The reply has to contain each record exactly as written.

Content starts

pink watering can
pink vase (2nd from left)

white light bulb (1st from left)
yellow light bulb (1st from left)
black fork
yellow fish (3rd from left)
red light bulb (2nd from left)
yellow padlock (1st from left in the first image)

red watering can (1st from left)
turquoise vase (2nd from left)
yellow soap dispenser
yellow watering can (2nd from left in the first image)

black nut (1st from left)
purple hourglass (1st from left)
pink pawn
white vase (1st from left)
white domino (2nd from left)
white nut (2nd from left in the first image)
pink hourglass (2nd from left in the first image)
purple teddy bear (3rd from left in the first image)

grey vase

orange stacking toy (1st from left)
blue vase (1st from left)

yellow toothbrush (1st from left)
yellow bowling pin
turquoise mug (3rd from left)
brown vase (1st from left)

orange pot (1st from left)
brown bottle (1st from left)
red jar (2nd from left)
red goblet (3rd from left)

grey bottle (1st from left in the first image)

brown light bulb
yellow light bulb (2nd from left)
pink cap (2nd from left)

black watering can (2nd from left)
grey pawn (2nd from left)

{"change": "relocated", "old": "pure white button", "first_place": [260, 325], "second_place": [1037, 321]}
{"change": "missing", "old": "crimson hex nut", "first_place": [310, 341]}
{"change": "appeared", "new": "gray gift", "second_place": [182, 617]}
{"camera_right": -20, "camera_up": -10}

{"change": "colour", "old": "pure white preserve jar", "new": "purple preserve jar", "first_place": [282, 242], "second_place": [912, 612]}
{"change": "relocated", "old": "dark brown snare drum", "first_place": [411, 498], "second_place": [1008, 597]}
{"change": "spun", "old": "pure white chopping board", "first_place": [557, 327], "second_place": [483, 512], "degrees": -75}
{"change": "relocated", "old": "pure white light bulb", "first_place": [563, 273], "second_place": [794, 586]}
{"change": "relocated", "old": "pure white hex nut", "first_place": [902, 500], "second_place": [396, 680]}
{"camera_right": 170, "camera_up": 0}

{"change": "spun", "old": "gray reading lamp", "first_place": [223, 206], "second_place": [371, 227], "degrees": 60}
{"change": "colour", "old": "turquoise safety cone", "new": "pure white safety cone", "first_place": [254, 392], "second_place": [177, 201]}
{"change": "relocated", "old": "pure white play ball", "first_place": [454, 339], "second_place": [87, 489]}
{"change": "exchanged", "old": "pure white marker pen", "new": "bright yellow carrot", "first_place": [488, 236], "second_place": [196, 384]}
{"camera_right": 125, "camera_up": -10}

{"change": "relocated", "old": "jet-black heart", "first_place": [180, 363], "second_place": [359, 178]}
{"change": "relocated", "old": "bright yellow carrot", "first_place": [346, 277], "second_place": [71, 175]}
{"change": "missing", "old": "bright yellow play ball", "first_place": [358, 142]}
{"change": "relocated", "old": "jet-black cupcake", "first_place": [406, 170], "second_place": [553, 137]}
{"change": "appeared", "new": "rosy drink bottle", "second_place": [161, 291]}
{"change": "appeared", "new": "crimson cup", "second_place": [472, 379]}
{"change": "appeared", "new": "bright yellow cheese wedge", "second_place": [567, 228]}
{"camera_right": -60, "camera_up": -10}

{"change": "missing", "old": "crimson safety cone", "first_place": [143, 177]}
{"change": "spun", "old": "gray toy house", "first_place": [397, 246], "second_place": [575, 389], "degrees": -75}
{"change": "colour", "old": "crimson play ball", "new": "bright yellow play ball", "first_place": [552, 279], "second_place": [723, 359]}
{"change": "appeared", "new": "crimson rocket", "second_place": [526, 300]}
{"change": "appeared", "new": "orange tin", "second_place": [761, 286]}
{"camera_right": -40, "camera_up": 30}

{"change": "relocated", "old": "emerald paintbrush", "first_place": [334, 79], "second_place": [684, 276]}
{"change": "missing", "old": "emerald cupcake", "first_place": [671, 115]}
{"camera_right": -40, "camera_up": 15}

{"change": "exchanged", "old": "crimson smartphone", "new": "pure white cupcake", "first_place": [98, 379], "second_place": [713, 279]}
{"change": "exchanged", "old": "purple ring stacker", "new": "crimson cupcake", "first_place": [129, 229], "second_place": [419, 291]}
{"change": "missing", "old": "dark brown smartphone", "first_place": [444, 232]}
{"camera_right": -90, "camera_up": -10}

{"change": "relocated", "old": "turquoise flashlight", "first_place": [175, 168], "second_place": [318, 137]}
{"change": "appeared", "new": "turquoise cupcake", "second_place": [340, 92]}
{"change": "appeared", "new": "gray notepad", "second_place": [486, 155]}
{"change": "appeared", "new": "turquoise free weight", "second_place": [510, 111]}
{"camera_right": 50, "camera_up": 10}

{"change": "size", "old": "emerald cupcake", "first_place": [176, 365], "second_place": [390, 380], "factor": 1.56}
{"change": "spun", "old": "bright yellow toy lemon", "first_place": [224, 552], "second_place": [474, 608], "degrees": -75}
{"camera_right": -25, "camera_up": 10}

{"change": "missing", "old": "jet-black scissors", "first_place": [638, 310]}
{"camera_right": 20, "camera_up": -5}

Content ends

=== TASK RESULT ===
pink watering can
pink vase (2nd from left)

white light bulb (1st from left)
yellow light bulb (1st from left)
black fork
yellow fish (3rd from left)
red light bulb (2nd from left)
yellow padlock (1st from left in the first image)

red watering can (1st from left)
turquoise vase (2nd from left)
yellow soap dispenser
yellow watering can (2nd from left in the first image)

black nut (1st from left)
purple hourglass (1st from left)
pink pawn
white vase (1st from left)
white domino (2nd from left)
white nut (2nd from left in the first image)
pink hourglass (2nd from left in the first image)
purple teddy bear (3rd from left in the first image)

grey vase

orange stacking toy (1st from left)
blue vase (1st from left)

yellow toothbrush (1st from left)
yellow bowling pin
turquoise mug (3rd from left)
brown vase (1st from left)

orange pot (1st from left)
brown bottle (1st from left)
red jar (2nd from left)
red goblet (3rd from left)

grey bottle (1st from left in the first image)

brown light bulb
yellow light bulb (2nd from left)
pink cap (2nd from left)

black watering can (2nd from left)
grey pawn (2nd from left)

{"change": "relocated", "old": "pure white button", "first_place": [260, 325], "second_place": [1037, 321]}
{"change": "missing", "old": "crimson hex nut", "first_place": [310, 341]}
{"change": "appeared", "new": "gray gift", "second_place": [182, 617]}
{"camera_right": -20, "camera_up": -10}

{"change": "colour", "old": "pure white preserve jar", "new": "purple preserve jar", "first_place": [282, 242], "second_place": [912, 612]}
{"change": "relocated", "old": "dark brown snare drum", "first_place": [411, 498], "second_place": [1008, 597]}
{"change": "spun", "old": "pure white chopping board", "first_place": [557, 327], "second_place": [483, 512], "degrees": -75}
{"change": "relocated", "old": "pure white light bulb", "first_place": [563, 273], "second_place": [794, 586]}
{"change": "relocated", "old": "pure white hex nut", "first_place": [902, 500], "second_place": [396, 680]}
{"camera_right": 170, "camera_up": 0}

{"change": "spun", "old": "gray reading lamp", "first_place": [223, 206], "second_place": [371, 227], "degrees": 60}
{"change": "colour", "old": "turquoise safety cone", "new": "pure white safety cone", "first_place": [254, 392], "second_place": [177, 201]}
{"change": "relocated", "old": "pure white play ball", "first_place": [454, 339], "second_place": [87, 489]}
{"change": "exchanged", "old": "pure white marker pen", "new": "bright yellow carrot", "first_place": [488, 236], "second_place": [196, 384]}
{"camera_right": 125, "camera_up": -10}

{"change": "relocated", "old": "jet-black heart", "first_place": [180, 363], "second_place": [359, 178]}
{"change": "relocated", "old": "bright yellow carrot", "first_place": [346, 277], "second_place": [71, 175]}
{"change": "missing", "old": "bright yellow play ball", "first_place": [358, 142]}
{"change": "relocated", "old": "jet-black cupcake", "first_place": [406, 170], "second_place": [553, 137]}
{"change": "appeared", "new": "rosy drink bottle", "second_place": [161, 291]}
{"change": "appeared", "new": "crimson cup", "second_place": [472, 379]}
{"change": "appeared", "new": "bright yellow cheese wedge", "second_place": [567, 228]}
{"camera_right": -60, "camera_up": -10}

{"change": "missing", "old": "crimson safety cone", "first_place": [143, 177]}
{"change": "spun", "old": "gray toy house", "first_place": [397, 246], "second_place": [575, 389], "degrees": -75}
{"change": "colour", "old": "crimson play ball", "new": "bright yellow play ball", "first_place": [552, 279], "second_place": [723, 359]}
{"change": "appeared", "new": "crimson rocket", "second_place": [526, 300]}
{"change": "appeared", "new": "orange tin", "second_place": [761, 286]}
{"camera_right": -40, "camera_up": 30}

{"change": "relocated", "old": "emerald paintbrush", "first_place": [334, 79], "second_place": [684, 276]}
{"change": "missing", "old": "emerald cupcake", "first_place": [671, 115]}
{"camera_right": -40, "camera_up": 15}

{"change": "exchanged", "old": "crimson smartphone", "new": "pure white cupcake", "first_place": [98, 379], "second_place": [713, 279]}
{"change": "exchanged", "old": "purple ring stacker", "new": "crimson cupcake", "first_place": [129, 229], "second_place": [419, 291]}
{"change": "missing", "old": "dark brown smartphone", "first_place": [444, 232]}
{"camera_right": -90, "camera_up": -10}

{"change": "relocated", "old": "turquoise flashlight", "first_place": [175, 168], "second_place": [318, 137]}
{"change": "appeared", "new": "turquoise cupcake", "second_place": [340, 92]}
{"change": "appeared", "new": "gray notepad", "second_place": [486, 155]}
{"change": "appeared", "new": "turquoise free weight", "second_place": [510, 111]}
{"camera_right": 50, "camera_up": 10}

{"change": "size", "old": "emerald cupcake", "first_place": [176, 365], "second_place": [390, 380], "factor": 1.56}
{"change": "spun", "old": "bright yellow toy lemon", "first_place": [224, 552], "second_place": [474, 608], "degrees": -75}
{"camera_right": -25, "camera_up": 10}

{"change": "missing", "old": "jet-black scissors", "first_place": [638, 310]}
{"camera_right": 20, "camera_up": -5}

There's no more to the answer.